■ DESCRIPTION OF THE TASK:
Collect every line below that contains the word "teddy".

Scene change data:
++++++++++
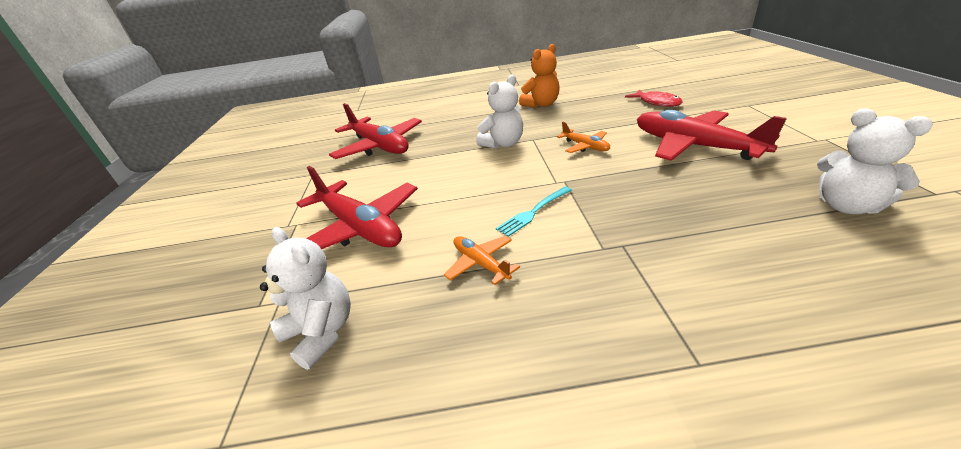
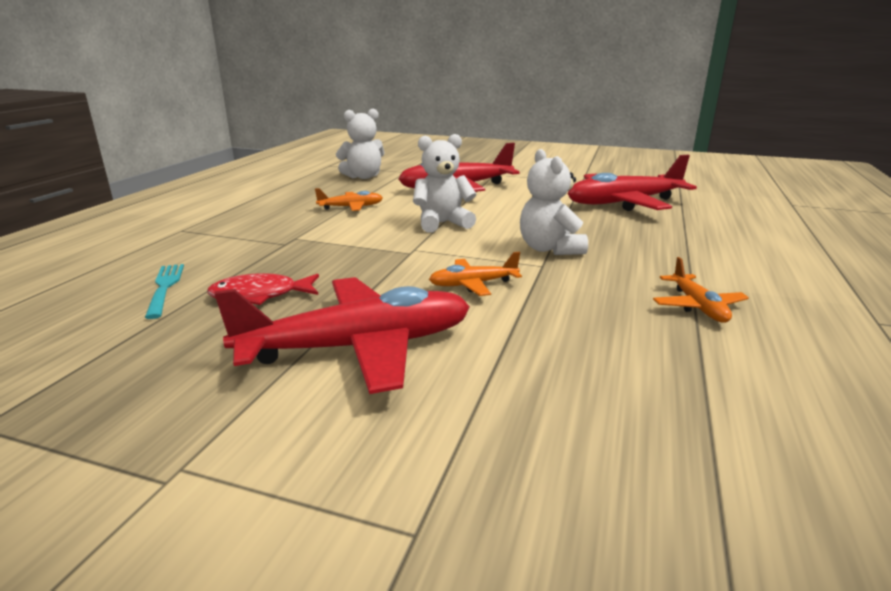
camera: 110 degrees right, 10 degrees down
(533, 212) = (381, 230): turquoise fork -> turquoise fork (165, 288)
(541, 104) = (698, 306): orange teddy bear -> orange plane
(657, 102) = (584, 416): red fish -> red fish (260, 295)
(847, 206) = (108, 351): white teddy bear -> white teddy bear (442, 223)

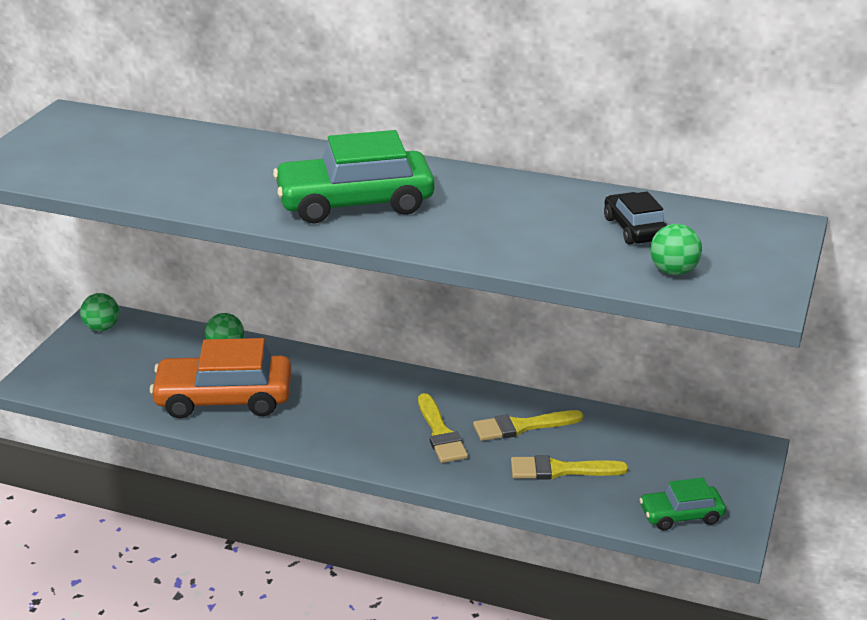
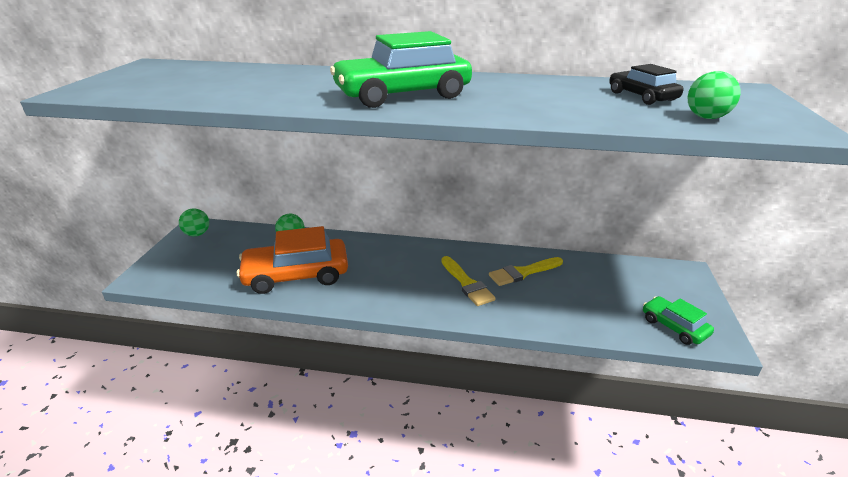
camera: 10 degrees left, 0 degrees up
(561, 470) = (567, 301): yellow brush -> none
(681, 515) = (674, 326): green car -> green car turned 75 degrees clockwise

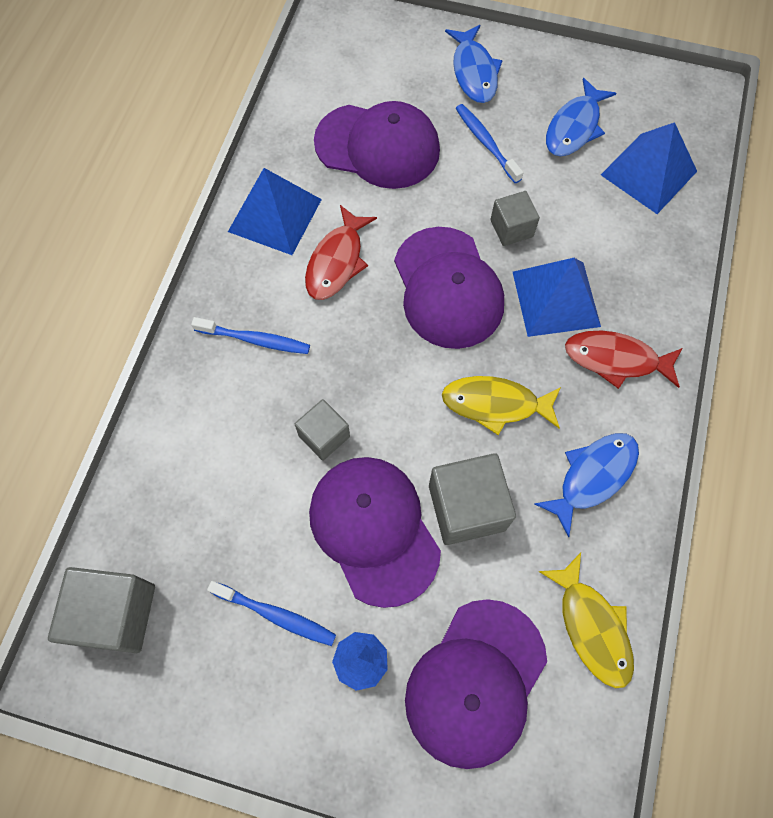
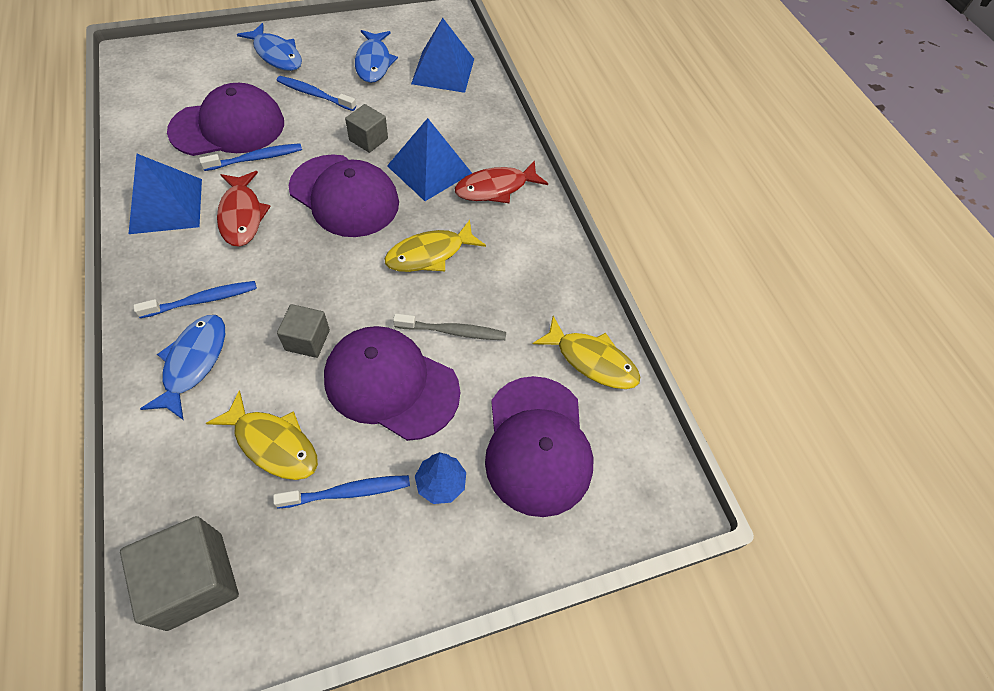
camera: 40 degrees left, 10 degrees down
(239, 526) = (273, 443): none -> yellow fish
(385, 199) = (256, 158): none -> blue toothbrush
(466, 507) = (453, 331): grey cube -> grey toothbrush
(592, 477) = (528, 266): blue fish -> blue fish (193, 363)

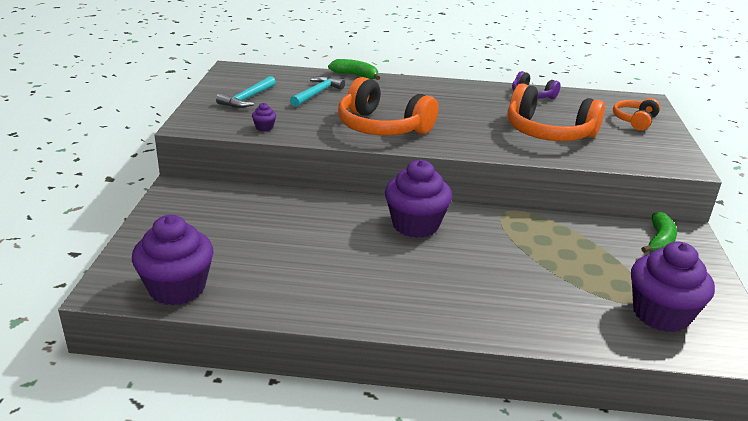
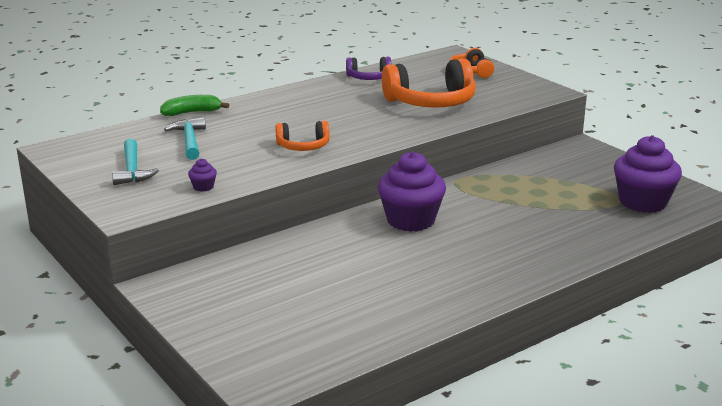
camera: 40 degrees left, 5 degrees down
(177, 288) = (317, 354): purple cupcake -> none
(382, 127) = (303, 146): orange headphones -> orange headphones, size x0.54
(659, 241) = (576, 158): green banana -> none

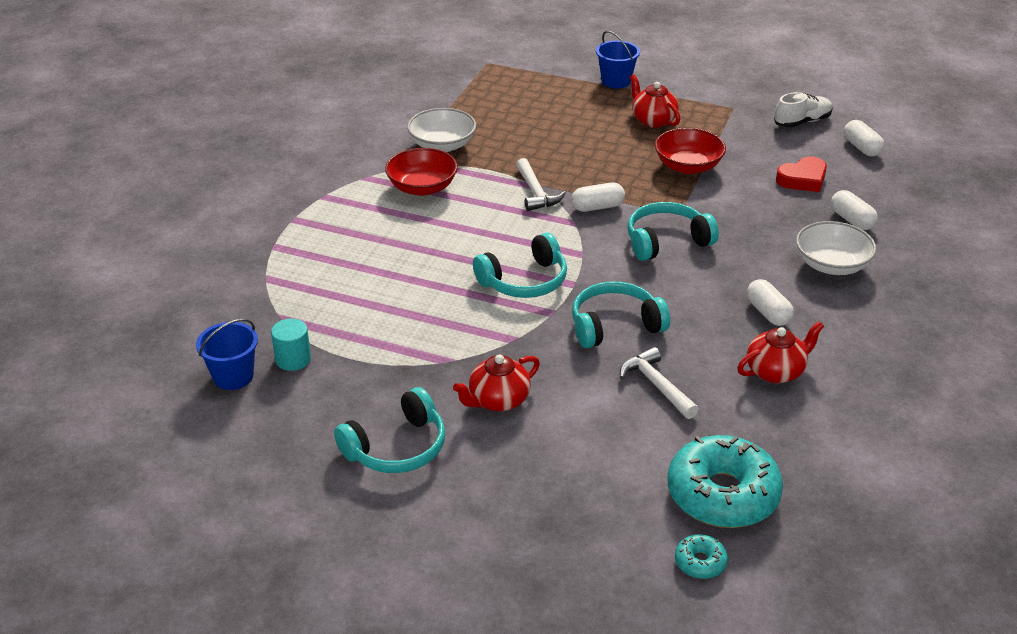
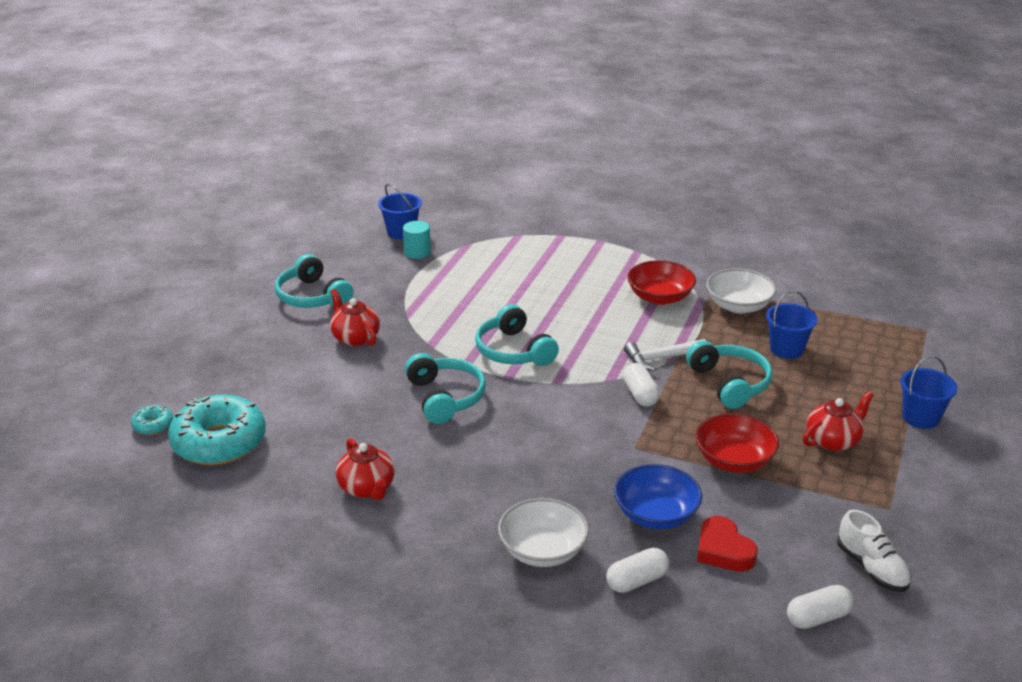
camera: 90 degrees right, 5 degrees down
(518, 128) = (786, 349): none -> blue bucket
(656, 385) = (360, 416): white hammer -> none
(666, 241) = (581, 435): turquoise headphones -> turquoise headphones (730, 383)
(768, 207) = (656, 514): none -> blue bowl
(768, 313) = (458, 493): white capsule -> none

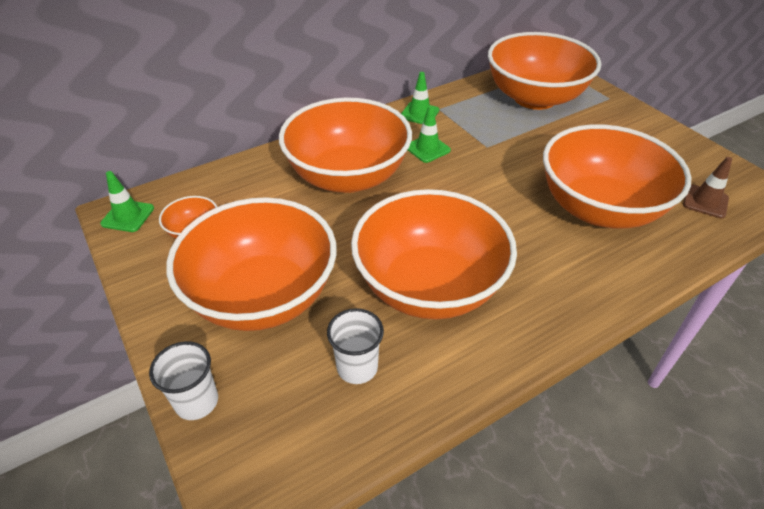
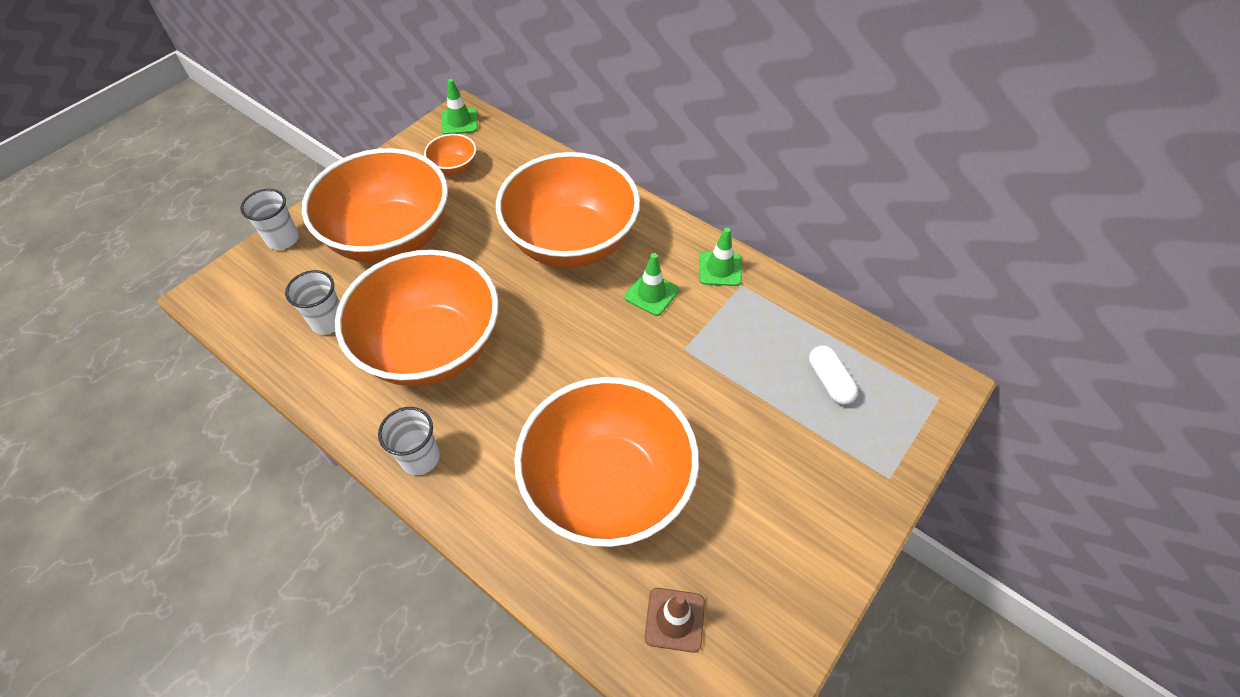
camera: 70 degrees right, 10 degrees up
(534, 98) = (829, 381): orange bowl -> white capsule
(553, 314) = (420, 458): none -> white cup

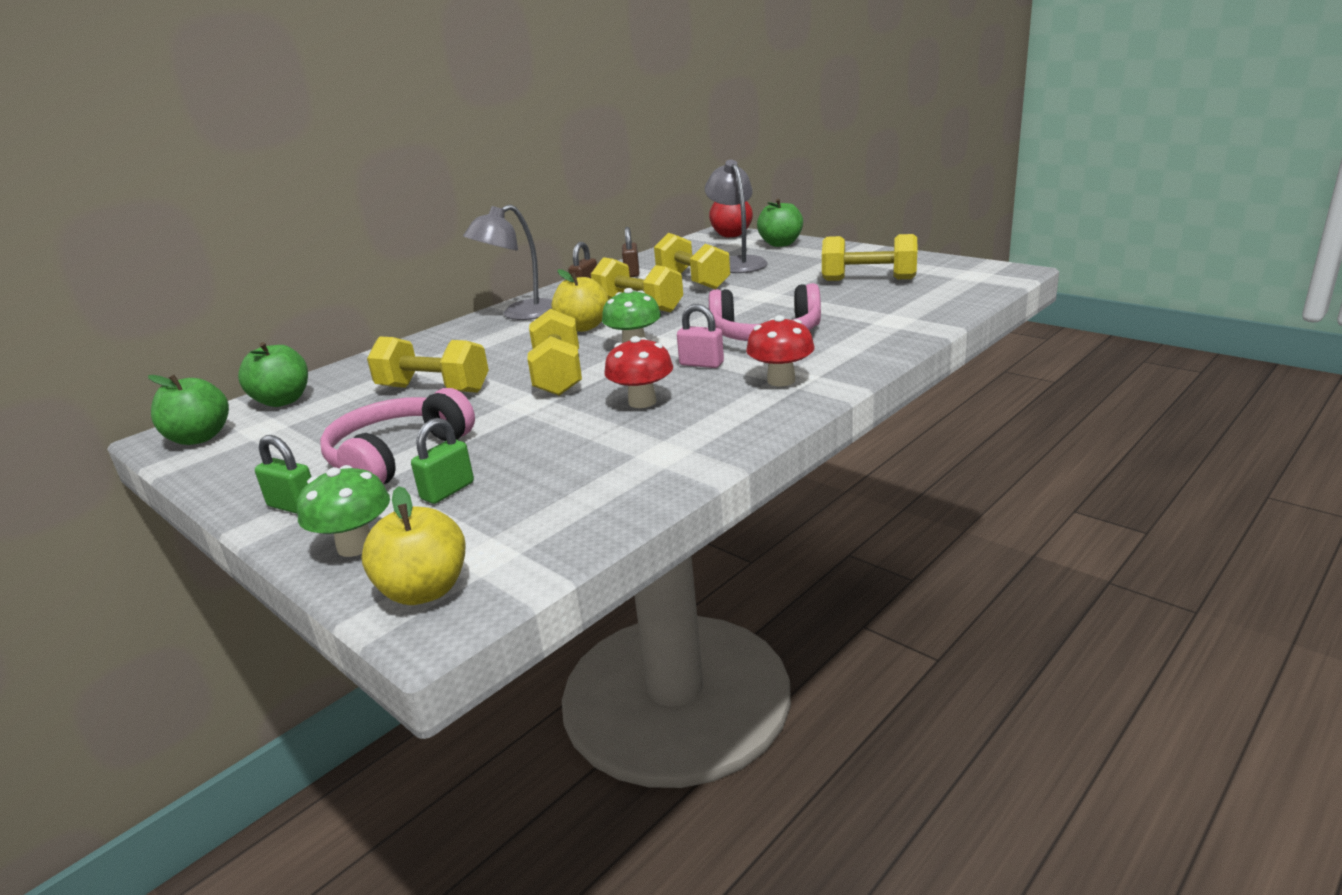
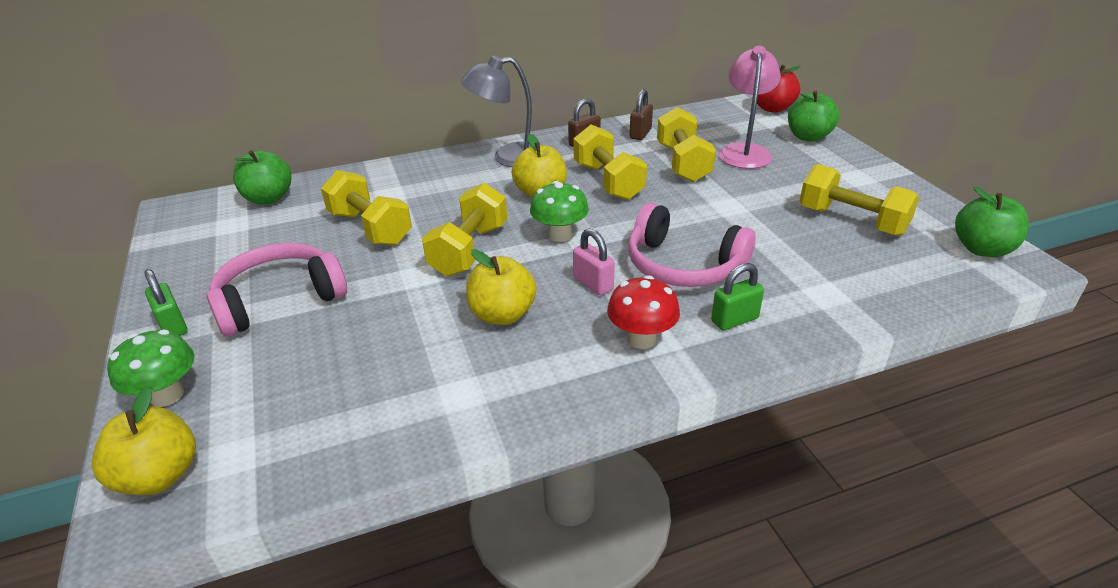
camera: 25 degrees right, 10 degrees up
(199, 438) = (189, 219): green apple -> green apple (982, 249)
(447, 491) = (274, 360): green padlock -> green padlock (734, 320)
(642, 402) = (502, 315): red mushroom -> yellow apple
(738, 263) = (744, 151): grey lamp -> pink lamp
++++++++++
■ SOLUTION:
(541, 104) = (698, 306): orange teddy bear -> orange plane
(847, 206) = (108, 351): white teddy bear -> white teddy bear (442, 223)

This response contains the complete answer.